▸ **Your assignment**:
Duplicate the records below line for line, with no changes.

(Dataset excerpts)
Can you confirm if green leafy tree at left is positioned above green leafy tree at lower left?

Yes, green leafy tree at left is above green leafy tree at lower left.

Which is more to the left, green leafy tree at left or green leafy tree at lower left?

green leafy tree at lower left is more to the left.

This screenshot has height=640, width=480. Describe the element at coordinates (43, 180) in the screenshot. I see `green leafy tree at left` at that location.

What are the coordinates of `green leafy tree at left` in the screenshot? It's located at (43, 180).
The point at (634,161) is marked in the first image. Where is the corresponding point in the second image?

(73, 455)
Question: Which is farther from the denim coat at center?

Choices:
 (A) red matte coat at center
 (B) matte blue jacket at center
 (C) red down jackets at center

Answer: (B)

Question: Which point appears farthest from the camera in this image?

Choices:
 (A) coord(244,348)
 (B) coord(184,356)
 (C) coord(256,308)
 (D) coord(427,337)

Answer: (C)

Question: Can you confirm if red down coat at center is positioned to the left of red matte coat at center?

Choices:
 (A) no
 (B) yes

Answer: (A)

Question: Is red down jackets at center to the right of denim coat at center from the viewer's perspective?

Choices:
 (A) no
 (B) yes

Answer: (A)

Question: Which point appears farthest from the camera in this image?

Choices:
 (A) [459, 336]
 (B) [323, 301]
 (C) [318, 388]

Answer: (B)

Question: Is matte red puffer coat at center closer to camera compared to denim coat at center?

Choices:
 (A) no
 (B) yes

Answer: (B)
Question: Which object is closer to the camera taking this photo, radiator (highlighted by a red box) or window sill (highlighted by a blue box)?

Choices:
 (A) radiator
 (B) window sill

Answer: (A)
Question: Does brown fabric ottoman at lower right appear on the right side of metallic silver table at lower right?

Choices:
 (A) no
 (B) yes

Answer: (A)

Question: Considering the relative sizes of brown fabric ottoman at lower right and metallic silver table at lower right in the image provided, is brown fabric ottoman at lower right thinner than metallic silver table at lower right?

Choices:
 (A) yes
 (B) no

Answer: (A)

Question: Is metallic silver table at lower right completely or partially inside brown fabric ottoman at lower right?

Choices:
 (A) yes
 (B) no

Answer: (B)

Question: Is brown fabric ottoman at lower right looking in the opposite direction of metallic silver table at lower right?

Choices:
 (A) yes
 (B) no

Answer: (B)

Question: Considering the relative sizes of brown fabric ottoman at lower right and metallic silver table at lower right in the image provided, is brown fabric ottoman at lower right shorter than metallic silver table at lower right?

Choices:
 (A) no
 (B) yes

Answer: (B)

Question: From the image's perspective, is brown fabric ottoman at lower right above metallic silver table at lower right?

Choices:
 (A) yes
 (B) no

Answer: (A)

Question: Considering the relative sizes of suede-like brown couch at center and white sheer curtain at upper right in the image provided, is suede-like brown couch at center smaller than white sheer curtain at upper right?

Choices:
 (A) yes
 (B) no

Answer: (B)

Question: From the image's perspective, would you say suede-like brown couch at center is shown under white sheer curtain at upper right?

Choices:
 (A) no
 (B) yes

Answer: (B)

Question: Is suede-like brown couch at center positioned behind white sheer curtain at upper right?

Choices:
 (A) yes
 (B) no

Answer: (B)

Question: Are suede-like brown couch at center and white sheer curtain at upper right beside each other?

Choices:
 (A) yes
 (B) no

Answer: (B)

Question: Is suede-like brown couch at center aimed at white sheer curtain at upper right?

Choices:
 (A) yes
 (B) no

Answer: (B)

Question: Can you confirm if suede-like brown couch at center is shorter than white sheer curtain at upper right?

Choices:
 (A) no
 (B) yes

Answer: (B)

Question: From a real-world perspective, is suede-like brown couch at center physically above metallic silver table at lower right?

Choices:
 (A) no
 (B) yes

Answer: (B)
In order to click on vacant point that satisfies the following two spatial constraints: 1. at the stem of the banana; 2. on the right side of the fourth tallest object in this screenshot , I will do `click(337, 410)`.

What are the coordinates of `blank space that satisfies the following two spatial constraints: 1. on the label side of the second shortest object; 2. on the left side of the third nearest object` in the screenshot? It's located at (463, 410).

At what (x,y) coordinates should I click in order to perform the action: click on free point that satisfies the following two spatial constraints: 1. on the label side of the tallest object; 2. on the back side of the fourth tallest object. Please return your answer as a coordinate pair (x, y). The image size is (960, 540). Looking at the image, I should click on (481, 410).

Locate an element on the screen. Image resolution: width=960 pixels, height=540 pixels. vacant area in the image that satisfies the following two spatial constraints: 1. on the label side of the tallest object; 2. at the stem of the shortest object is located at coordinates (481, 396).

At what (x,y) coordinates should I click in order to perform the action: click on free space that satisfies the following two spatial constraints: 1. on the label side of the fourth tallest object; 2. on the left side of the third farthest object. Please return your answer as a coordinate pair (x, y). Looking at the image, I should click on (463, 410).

▸ **Response below**:
Can you confirm if green leafy tree at left is positioned above green leafy tree at lower left?

Yes, green leafy tree at left is above green leafy tree at lower left.

Which is more to the left, green leafy tree at left or green leafy tree at lower left?

green leafy tree at lower left is more to the left.

This screenshot has height=640, width=480. Describe the element at coordinates (43, 180) in the screenshot. I see `green leafy tree at left` at that location.

What are the coordinates of `green leafy tree at left` in the screenshot? It's located at (43, 180).
The point at (634,161) is marked in the first image. Where is the corresponding point in the second image?

(73, 455)
Question: Which is farther from the denim coat at center?

Choices:
 (A) red matte coat at center
 (B) matte blue jacket at center
 (C) red down jackets at center

Answer: (B)

Question: Which point appears farthest from the camera in this image?

Choices:
 (A) coord(244,348)
 (B) coord(184,356)
 (C) coord(256,308)
 (D) coord(427,337)

Answer: (C)

Question: Can you confirm if red down coat at center is positioned to the left of red matte coat at center?

Choices:
 (A) no
 (B) yes

Answer: (A)

Question: Is red down jackets at center to the right of denim coat at center from the viewer's perspective?

Choices:
 (A) no
 (B) yes

Answer: (A)

Question: Which point appears farthest from the camera in this image?

Choices:
 (A) [459, 336]
 (B) [323, 301]
 (C) [318, 388]

Answer: (B)

Question: Is matte red puffer coat at center closer to camera compared to denim coat at center?

Choices:
 (A) no
 (B) yes

Answer: (B)
Question: Which object is closer to the camera taking this photo, radiator (highlighted by a red box) or window sill (highlighted by a blue box)?

Choices:
 (A) radiator
 (B) window sill

Answer: (A)
Question: Does brown fabric ottoman at lower right appear on the right side of metallic silver table at lower right?

Choices:
 (A) no
 (B) yes

Answer: (A)

Question: Considering the relative sizes of brown fabric ottoman at lower right and metallic silver table at lower right in the image provided, is brown fabric ottoman at lower right thinner than metallic silver table at lower right?

Choices:
 (A) yes
 (B) no

Answer: (A)

Question: Is metallic silver table at lower right completely or partially inside brown fabric ottoman at lower right?

Choices:
 (A) yes
 (B) no

Answer: (B)

Question: Is brown fabric ottoman at lower right looking in the opposite direction of metallic silver table at lower right?

Choices:
 (A) yes
 (B) no

Answer: (B)

Question: Considering the relative sizes of brown fabric ottoman at lower right and metallic silver table at lower right in the image provided, is brown fabric ottoman at lower right shorter than metallic silver table at lower right?

Choices:
 (A) no
 (B) yes

Answer: (B)

Question: From the image's perspective, is brown fabric ottoman at lower right above metallic silver table at lower right?

Choices:
 (A) yes
 (B) no

Answer: (A)

Question: Considering the relative sizes of suede-like brown couch at center and white sheer curtain at upper right in the image provided, is suede-like brown couch at center smaller than white sheer curtain at upper right?

Choices:
 (A) yes
 (B) no

Answer: (B)

Question: From the image's perspective, would you say suede-like brown couch at center is shown under white sheer curtain at upper right?

Choices:
 (A) no
 (B) yes

Answer: (B)

Question: Is suede-like brown couch at center positioned behind white sheer curtain at upper right?

Choices:
 (A) yes
 (B) no

Answer: (B)

Question: Are suede-like brown couch at center and white sheer curtain at upper right beside each other?

Choices:
 (A) yes
 (B) no

Answer: (B)

Question: Is suede-like brown couch at center aimed at white sheer curtain at upper right?

Choices:
 (A) yes
 (B) no

Answer: (B)

Question: Can you confirm if suede-like brown couch at center is shorter than white sheer curtain at upper right?

Choices:
 (A) no
 (B) yes

Answer: (B)

Question: From a real-world perspective, is suede-like brown couch at center physically above metallic silver table at lower right?

Choices:
 (A) no
 (B) yes

Answer: (B)
In order to click on vacant point that satisfies the following two spatial constraints: 1. at the stem of the banana; 2. on the right side of the fourth tallest object in this screenshot , I will do `click(337, 410)`.

What are the coordinates of `blank space that satisfies the following two spatial constraints: 1. on the label side of the second shortest object; 2. on the left side of the third nearest object` in the screenshot? It's located at (463, 410).

At what (x,y) coordinates should I click in order to perform the action: click on free point that satisfies the following two spatial constraints: 1. on the label side of the tallest object; 2. on the back side of the fourth tallest object. Please return your answer as a coordinate pair (x, y). The image size is (960, 540). Looking at the image, I should click on (481, 410).

Locate an element on the screen. Image resolution: width=960 pixels, height=540 pixels. vacant area in the image that satisfies the following two spatial constraints: 1. on the label side of the tallest object; 2. at the stem of the shortest object is located at coordinates (481, 396).

At what (x,y) coordinates should I click in order to perform the action: click on free space that satisfies the following two spatial constraints: 1. on the label side of the fourth tallest object; 2. on the left side of the third farthest object. Please return your answer as a coordinate pair (x, y). Looking at the image, I should click on (463, 410).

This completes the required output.